[[ Data extracts, beginning ]]

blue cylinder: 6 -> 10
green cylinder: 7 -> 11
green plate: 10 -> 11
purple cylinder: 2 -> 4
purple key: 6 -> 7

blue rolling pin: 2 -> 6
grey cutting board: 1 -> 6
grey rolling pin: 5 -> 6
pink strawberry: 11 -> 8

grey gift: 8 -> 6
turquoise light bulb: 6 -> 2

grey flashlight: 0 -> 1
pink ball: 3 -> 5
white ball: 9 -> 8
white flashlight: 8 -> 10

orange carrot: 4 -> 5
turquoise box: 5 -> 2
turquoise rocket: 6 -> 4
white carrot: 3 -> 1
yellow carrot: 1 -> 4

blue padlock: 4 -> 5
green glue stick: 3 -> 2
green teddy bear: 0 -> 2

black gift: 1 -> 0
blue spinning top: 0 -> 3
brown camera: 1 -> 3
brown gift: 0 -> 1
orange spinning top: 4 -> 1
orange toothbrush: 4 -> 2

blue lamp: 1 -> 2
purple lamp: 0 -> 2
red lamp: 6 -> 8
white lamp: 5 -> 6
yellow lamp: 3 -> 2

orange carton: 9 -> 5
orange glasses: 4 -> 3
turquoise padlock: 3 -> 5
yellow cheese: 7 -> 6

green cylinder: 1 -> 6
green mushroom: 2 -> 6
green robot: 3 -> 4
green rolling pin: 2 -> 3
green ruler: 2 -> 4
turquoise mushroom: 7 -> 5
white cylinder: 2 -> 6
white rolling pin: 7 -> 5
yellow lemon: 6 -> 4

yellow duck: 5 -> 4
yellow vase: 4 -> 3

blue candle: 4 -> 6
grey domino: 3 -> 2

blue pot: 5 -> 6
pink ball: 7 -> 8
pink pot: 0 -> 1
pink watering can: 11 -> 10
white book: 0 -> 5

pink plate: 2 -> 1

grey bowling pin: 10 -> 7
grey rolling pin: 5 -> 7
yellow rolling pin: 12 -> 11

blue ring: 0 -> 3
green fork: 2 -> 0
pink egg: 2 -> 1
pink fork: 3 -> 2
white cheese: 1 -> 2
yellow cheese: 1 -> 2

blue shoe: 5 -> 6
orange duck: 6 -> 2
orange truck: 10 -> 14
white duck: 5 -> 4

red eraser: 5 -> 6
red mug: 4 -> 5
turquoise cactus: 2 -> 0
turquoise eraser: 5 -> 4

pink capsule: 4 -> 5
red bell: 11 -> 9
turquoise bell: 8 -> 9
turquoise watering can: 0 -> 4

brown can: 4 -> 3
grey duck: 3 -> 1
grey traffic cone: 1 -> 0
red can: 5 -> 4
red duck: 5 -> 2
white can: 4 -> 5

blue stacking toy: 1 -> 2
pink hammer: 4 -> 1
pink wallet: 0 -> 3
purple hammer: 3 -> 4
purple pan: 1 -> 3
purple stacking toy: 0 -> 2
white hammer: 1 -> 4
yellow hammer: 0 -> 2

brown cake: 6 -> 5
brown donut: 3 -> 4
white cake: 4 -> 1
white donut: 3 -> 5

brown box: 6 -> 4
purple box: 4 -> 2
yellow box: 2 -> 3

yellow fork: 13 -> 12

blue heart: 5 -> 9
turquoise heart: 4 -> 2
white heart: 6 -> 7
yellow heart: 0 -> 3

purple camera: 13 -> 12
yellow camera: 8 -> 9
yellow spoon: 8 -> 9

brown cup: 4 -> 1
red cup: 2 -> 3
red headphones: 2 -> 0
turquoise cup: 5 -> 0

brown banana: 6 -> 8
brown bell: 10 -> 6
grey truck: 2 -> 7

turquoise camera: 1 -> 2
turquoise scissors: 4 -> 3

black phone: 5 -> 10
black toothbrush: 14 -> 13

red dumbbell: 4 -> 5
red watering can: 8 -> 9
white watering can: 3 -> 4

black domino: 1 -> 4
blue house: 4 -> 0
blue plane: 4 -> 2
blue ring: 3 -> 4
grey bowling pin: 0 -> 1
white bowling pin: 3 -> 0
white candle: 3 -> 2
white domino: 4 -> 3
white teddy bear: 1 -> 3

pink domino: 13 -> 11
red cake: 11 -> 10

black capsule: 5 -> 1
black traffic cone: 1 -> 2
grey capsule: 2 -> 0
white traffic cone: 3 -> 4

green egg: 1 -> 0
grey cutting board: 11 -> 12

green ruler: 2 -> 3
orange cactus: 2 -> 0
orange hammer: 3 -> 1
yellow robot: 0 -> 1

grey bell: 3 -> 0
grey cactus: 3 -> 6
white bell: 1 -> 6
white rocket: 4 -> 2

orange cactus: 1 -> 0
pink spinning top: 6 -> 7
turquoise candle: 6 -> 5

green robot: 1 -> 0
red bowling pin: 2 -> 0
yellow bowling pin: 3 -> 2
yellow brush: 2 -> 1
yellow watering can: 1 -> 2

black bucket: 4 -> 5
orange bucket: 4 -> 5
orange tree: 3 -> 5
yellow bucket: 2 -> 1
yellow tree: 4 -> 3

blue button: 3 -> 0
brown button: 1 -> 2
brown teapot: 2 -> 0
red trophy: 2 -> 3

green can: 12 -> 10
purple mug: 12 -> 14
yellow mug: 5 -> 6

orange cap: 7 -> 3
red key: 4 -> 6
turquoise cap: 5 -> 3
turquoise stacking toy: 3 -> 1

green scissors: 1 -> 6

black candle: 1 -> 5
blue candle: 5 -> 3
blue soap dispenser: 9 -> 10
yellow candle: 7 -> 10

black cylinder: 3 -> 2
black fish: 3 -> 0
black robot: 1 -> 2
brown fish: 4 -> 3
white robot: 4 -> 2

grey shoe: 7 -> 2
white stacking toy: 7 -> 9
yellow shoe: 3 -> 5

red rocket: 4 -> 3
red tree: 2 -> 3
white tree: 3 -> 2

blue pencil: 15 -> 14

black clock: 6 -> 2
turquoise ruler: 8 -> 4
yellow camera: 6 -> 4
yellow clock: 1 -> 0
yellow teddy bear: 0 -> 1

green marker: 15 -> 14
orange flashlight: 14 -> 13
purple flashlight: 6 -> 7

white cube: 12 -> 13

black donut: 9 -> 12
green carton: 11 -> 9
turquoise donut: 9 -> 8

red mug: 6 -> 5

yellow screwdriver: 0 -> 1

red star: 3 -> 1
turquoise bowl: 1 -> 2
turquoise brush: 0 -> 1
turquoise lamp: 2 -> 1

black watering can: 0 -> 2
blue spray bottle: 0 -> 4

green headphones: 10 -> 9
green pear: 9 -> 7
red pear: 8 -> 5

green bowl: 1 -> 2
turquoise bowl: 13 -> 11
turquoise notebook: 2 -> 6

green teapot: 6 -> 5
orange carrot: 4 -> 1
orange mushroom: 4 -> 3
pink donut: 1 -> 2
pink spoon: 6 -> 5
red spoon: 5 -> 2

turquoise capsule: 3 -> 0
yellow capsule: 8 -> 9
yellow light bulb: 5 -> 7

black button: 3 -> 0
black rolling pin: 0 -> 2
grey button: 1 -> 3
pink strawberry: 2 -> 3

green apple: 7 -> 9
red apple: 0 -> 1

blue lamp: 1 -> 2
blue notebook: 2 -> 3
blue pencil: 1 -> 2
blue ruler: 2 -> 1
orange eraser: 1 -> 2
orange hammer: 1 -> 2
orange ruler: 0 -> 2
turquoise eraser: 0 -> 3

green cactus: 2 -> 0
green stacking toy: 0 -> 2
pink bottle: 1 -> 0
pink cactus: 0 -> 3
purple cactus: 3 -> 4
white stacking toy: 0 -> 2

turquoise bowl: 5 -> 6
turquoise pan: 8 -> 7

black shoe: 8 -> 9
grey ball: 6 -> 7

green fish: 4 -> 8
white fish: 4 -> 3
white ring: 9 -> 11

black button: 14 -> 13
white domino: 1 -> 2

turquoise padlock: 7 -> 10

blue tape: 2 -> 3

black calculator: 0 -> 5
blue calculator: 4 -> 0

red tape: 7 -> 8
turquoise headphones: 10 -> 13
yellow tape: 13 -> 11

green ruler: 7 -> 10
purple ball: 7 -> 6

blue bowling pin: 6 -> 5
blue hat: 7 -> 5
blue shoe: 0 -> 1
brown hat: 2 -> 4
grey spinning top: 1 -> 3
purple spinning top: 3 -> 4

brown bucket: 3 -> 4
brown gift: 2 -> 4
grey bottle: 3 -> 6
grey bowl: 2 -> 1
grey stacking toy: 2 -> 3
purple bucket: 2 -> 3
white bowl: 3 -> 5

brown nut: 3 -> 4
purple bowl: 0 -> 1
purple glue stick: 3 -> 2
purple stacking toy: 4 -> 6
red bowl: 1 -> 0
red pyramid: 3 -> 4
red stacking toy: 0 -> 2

[[ Data extracts, end ]]

### Aim of the exercise
Collect the lines of the data that carry the word "rolling".

### Exercise response
blue rolling pin: 2 -> 6
grey rolling pin: 5 -> 6
green rolling pin: 2 -> 3
white rolling pin: 7 -> 5
grey rolling pin: 5 -> 7
yellow rolling pin: 12 -> 11
black rolling pin: 0 -> 2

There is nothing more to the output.